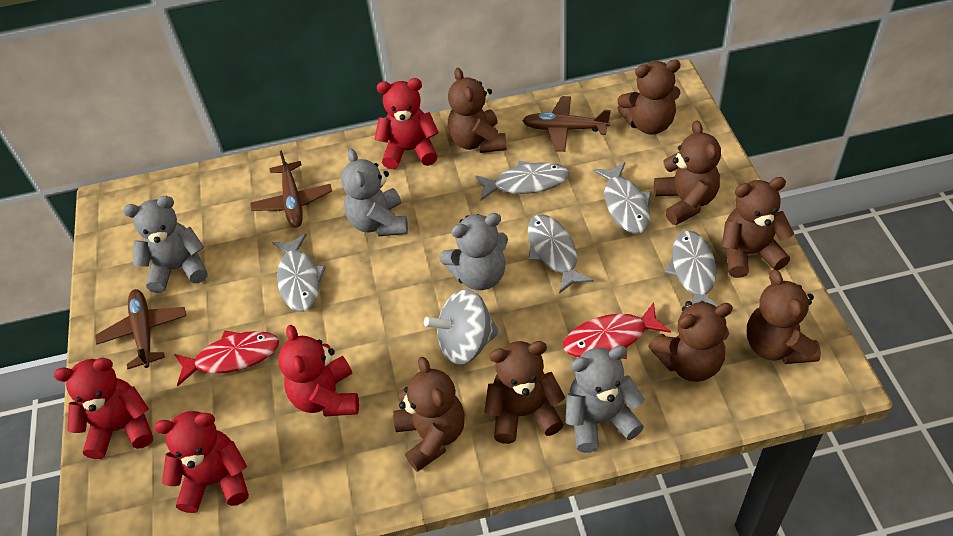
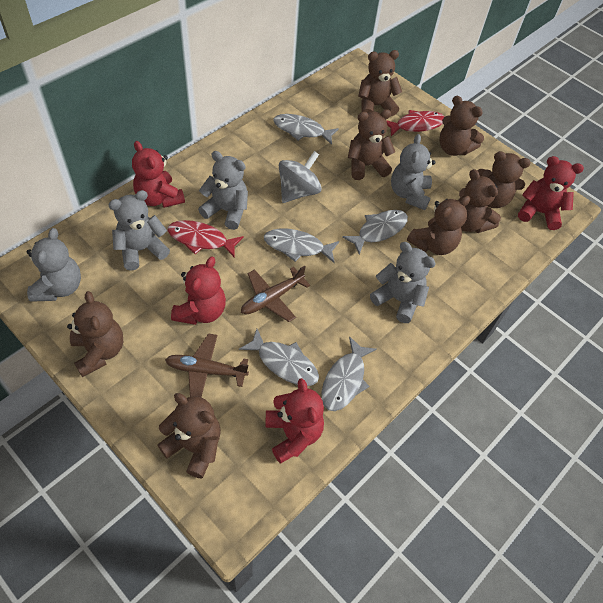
brown plane: 3 -> 2
grey teddy bear: 4 -> 5

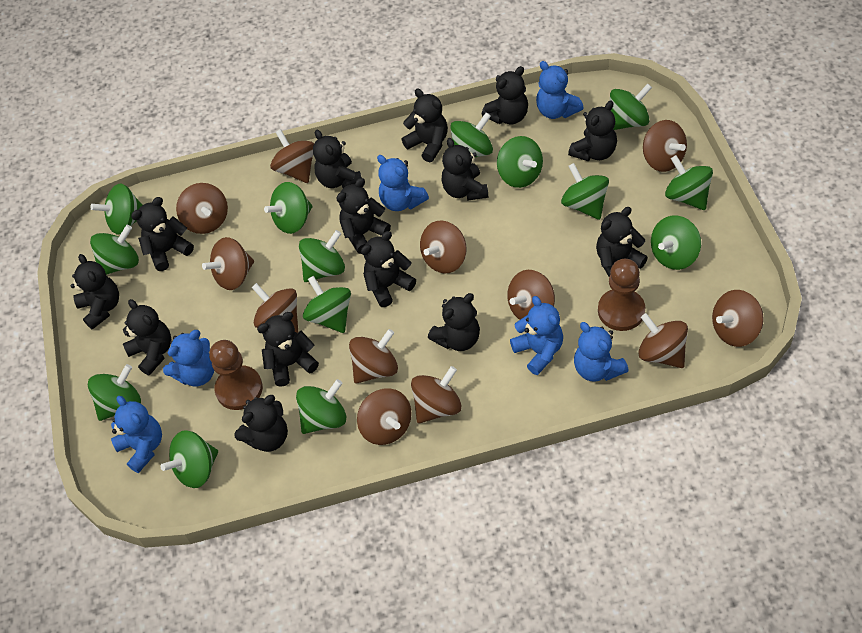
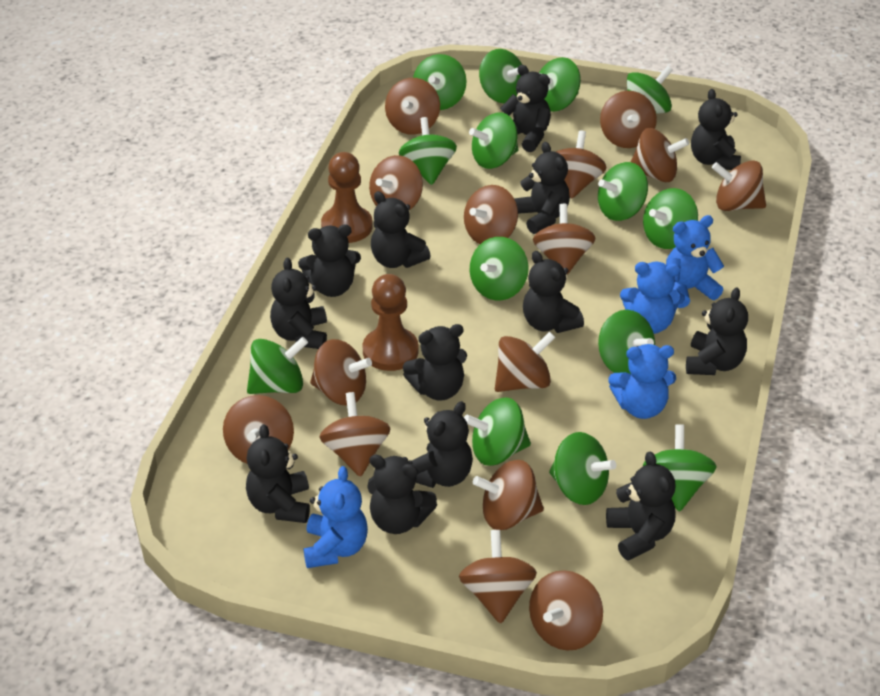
black teddy bear: 14 -> 13
blue teddy bear: 6 -> 4
brown spinning top: 12 -> 15

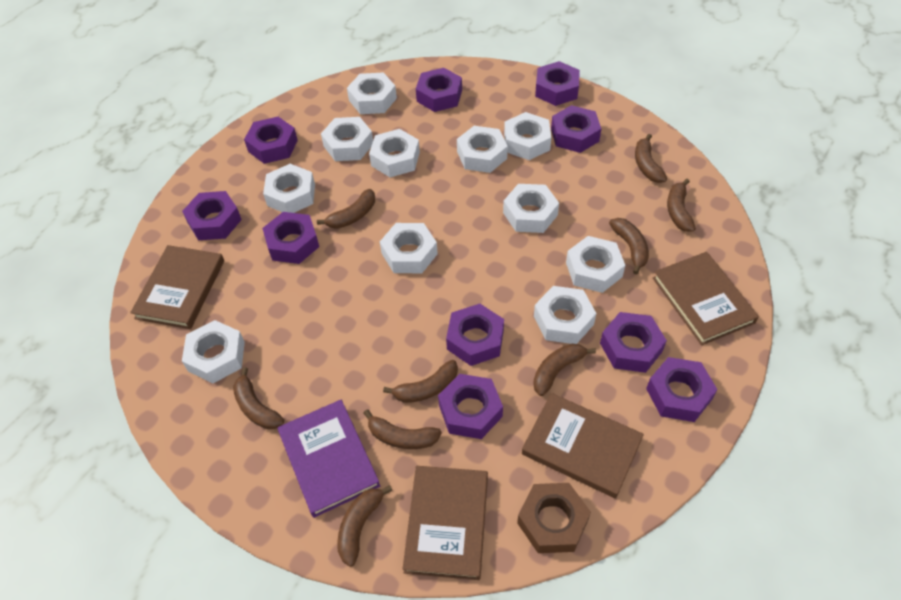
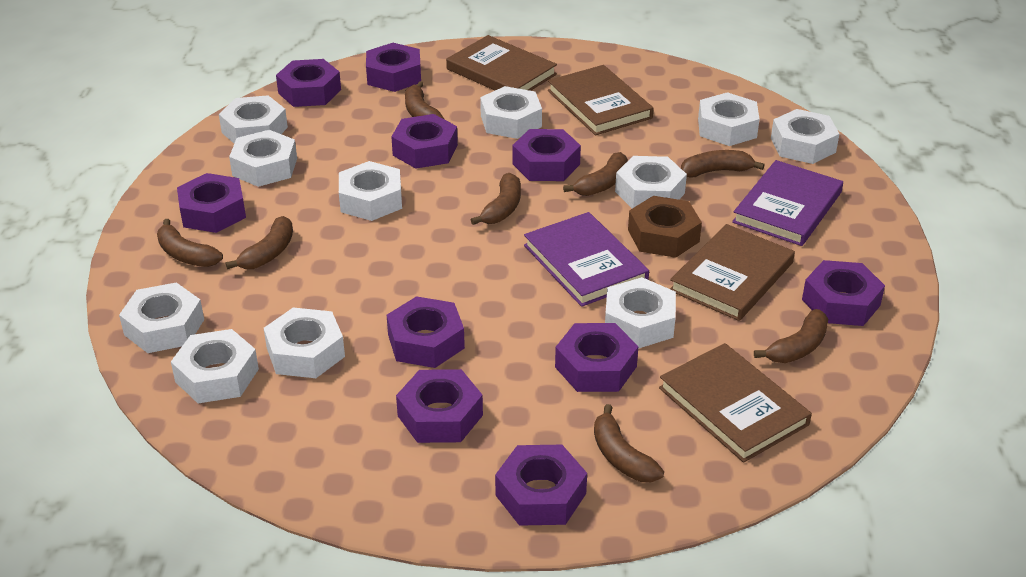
brown banana: 9 -> 8
purple book: 1 -> 2

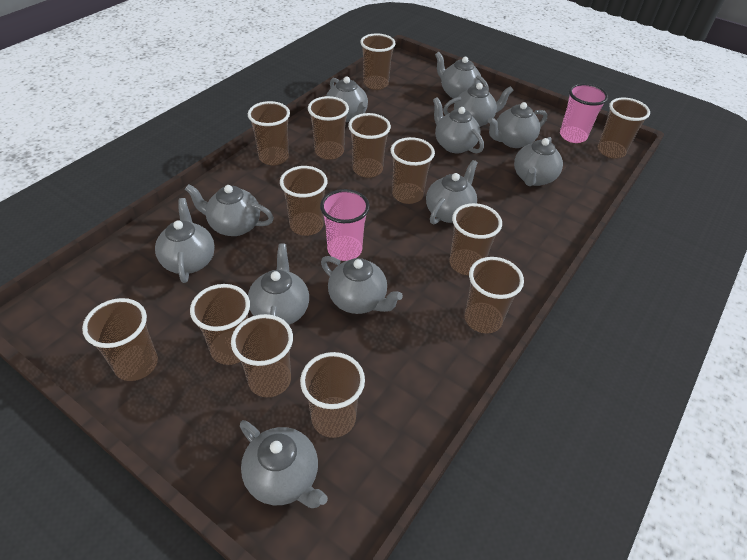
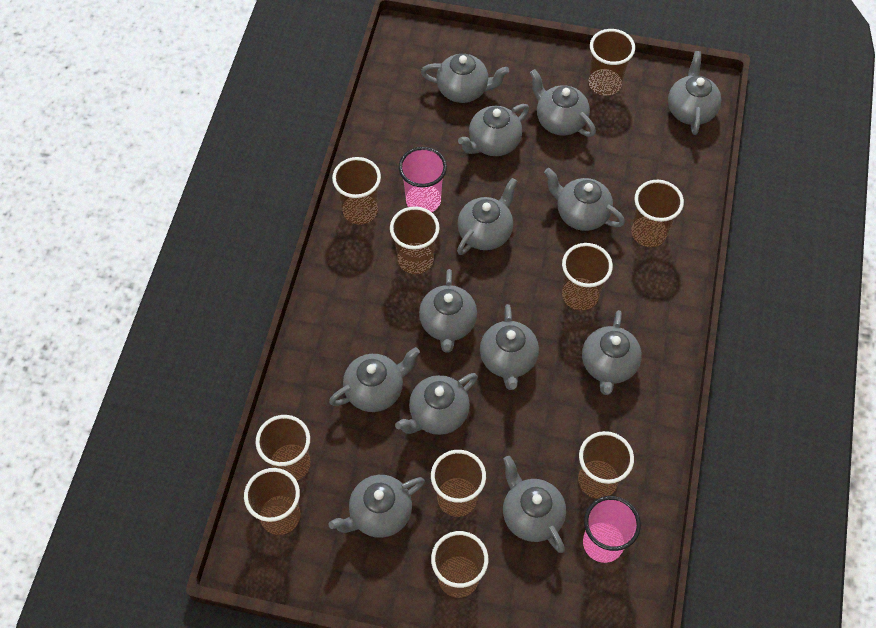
brown cup: 13 -> 10
grey teapot: 12 -> 13

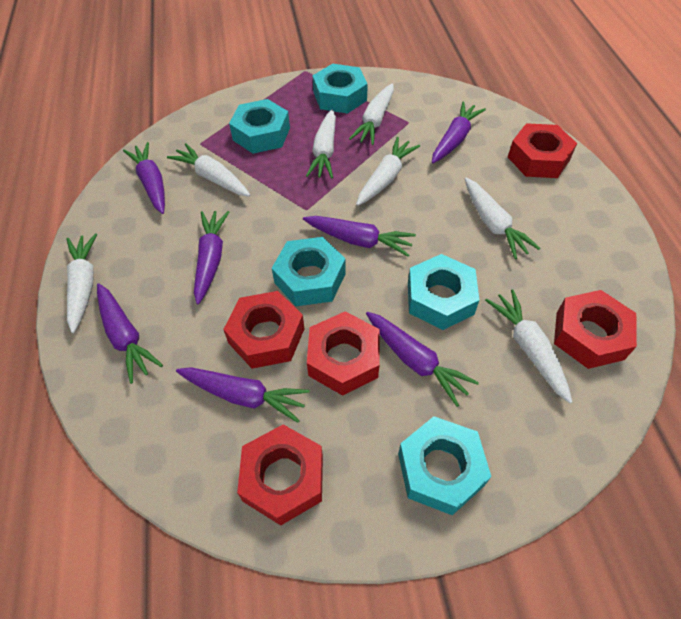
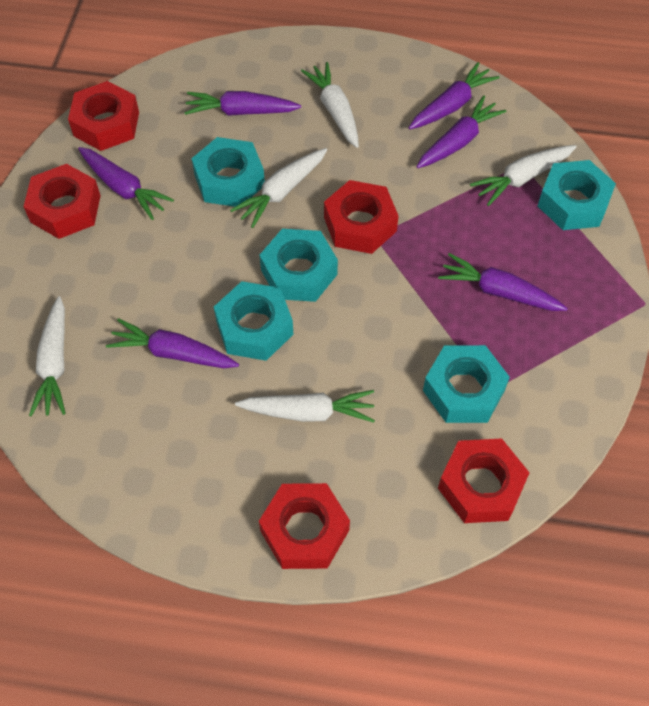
purple carrot: 7 -> 6
white carrot: 7 -> 5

════════════════════

> **WORK TO BE COMPLETED**: Leave the pictures out. Repeat every entry above exactly.

> **REPLY**:
brown plane: 3 -> 2
grey teddy bear: 4 -> 5

black teddy bear: 14 -> 13
blue teddy bear: 6 -> 4
brown spinning top: 12 -> 15

brown banana: 9 -> 8
purple book: 1 -> 2

brown cup: 13 -> 10
grey teapot: 12 -> 13

purple carrot: 7 -> 6
white carrot: 7 -> 5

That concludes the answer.